• **Given data**:
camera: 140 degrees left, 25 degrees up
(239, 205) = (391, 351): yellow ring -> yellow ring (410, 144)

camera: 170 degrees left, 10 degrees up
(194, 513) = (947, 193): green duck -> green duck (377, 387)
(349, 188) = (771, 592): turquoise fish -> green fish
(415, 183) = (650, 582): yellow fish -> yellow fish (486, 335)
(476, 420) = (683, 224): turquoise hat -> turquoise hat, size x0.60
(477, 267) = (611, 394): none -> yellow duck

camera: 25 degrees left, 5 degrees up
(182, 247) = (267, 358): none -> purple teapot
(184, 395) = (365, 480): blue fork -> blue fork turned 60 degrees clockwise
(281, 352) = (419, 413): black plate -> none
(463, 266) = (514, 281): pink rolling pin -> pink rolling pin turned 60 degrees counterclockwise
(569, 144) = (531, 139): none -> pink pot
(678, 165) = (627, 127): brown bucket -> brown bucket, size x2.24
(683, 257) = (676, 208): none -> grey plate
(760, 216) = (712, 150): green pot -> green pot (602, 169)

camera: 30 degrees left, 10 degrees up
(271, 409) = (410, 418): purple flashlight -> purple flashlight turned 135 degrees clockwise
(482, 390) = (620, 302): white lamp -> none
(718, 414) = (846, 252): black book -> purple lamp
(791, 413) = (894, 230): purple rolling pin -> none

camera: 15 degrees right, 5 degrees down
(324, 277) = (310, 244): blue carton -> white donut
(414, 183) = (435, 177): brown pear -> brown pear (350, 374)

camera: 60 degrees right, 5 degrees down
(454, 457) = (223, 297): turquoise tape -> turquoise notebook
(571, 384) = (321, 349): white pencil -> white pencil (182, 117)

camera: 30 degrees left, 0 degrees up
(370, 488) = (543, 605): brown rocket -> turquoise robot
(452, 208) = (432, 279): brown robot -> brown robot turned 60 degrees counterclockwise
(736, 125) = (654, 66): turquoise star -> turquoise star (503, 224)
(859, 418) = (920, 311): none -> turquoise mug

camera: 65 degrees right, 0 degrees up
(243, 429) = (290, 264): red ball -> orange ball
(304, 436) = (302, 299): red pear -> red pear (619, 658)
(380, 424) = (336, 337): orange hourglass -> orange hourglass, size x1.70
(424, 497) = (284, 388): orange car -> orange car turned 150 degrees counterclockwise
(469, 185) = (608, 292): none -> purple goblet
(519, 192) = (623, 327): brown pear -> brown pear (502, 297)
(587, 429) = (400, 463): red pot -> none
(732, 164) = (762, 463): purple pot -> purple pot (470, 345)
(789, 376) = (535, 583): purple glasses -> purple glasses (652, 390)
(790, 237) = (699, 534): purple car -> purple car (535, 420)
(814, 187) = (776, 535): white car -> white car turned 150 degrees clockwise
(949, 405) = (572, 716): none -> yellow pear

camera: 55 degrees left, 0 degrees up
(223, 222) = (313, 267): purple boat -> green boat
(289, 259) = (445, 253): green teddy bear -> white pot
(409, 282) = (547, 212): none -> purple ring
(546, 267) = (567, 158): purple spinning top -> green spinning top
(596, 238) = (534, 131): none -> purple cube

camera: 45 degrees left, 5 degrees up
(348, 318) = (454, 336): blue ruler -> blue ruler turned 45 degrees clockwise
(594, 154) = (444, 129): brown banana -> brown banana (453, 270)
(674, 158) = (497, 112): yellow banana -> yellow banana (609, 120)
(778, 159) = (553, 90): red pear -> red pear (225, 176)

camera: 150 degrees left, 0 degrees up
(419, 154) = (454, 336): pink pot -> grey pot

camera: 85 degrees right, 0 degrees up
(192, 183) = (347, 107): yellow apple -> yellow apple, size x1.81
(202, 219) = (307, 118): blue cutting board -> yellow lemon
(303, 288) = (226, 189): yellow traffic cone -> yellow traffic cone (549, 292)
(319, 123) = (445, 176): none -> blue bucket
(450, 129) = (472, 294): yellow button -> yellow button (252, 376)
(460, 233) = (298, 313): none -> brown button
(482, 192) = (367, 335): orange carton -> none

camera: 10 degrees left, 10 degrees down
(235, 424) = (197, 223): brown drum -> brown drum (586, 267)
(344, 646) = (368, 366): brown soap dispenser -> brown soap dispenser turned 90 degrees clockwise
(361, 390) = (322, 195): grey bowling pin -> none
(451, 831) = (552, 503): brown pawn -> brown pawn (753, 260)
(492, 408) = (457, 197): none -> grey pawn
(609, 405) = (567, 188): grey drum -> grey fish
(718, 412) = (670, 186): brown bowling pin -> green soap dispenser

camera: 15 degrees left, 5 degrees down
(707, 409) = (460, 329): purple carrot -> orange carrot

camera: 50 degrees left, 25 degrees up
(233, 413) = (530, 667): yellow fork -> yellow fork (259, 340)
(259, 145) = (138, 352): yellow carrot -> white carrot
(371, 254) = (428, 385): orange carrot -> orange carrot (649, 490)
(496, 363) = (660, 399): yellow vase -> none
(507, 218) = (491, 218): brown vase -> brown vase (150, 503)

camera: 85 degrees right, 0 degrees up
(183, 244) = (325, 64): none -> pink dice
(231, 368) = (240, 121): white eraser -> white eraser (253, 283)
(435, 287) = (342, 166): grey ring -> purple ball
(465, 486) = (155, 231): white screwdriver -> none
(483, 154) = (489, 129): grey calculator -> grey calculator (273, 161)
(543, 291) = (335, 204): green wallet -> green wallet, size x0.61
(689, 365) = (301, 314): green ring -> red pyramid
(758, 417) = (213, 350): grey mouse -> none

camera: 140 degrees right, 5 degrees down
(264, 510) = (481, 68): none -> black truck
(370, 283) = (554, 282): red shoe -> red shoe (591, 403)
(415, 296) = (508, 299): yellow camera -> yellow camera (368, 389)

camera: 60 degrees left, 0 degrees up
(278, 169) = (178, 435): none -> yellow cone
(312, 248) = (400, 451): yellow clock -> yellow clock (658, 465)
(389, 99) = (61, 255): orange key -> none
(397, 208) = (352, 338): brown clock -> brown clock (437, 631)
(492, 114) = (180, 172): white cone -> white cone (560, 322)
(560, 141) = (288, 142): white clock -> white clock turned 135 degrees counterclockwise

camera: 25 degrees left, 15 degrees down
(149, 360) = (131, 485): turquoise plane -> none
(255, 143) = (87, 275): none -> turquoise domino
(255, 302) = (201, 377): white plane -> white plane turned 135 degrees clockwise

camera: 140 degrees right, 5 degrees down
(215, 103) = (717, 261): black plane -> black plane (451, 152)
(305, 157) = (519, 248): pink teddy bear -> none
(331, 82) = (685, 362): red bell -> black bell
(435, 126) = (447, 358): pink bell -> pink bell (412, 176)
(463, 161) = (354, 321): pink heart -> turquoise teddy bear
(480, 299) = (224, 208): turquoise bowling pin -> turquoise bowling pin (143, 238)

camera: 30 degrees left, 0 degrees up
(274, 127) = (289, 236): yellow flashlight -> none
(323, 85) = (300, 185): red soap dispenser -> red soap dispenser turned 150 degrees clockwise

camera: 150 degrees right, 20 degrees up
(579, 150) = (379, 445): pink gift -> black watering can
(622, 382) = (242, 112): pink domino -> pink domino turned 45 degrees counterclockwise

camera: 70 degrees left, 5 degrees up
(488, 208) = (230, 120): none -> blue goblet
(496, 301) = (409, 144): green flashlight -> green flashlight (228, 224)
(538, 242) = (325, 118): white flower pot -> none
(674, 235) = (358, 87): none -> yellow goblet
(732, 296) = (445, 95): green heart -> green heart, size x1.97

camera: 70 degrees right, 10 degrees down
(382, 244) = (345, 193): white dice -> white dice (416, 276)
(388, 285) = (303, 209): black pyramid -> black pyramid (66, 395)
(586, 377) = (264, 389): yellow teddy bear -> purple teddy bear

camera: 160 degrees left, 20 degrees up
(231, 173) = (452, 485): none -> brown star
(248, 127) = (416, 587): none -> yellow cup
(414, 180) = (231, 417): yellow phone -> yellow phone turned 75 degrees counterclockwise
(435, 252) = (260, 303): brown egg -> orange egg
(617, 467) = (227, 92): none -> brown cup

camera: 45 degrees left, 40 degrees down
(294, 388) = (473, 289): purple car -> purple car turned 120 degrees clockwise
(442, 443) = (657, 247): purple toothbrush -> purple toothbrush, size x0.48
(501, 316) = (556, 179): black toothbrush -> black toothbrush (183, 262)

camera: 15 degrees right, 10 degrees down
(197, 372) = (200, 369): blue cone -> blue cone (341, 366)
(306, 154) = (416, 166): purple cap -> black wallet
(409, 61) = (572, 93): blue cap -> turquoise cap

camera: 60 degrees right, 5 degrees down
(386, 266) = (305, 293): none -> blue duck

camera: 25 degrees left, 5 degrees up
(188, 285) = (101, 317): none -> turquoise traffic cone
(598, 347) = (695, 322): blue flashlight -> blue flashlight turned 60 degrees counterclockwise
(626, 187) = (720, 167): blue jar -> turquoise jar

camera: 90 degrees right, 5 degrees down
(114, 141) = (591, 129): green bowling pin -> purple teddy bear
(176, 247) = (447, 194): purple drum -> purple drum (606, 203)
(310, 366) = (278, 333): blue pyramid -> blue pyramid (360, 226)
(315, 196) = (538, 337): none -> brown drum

• **Your task**:
Only the lines above from the one with "(496, 301) = (409, 144): green" up to and including the one with "(732, 296) = (445, 95): green" should be repeated, exactly as written.

• **Response for this exercise**:
(496, 301) = (409, 144): green flashlight -> green flashlight (228, 224)
(538, 242) = (325, 118): white flower pot -> none
(674, 235) = (358, 87): none -> yellow goblet
(732, 296) = (445, 95): green heart -> green heart, size x1.97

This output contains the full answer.